What the task asks> Every line below should be duplicated exactly.
--- The data ---
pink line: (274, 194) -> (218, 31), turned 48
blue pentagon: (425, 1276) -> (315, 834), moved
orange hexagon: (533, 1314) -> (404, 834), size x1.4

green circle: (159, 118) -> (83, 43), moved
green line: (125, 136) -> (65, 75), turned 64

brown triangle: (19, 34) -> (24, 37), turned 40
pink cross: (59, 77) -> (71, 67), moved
---
Solution to this problem>
pink line: (274, 194) -> (218, 31), turned 48
blue pentagon: (425, 1276) -> (315, 834), moved
orange hexagon: (533, 1314) -> (404, 834), size x1.4

green circle: (159, 118) -> (83, 43), moved
green line: (125, 136) -> (65, 75), turned 64

brown triangle: (19, 34) -> (24, 37), turned 40
pink cross: (59, 77) -> (71, 67), moved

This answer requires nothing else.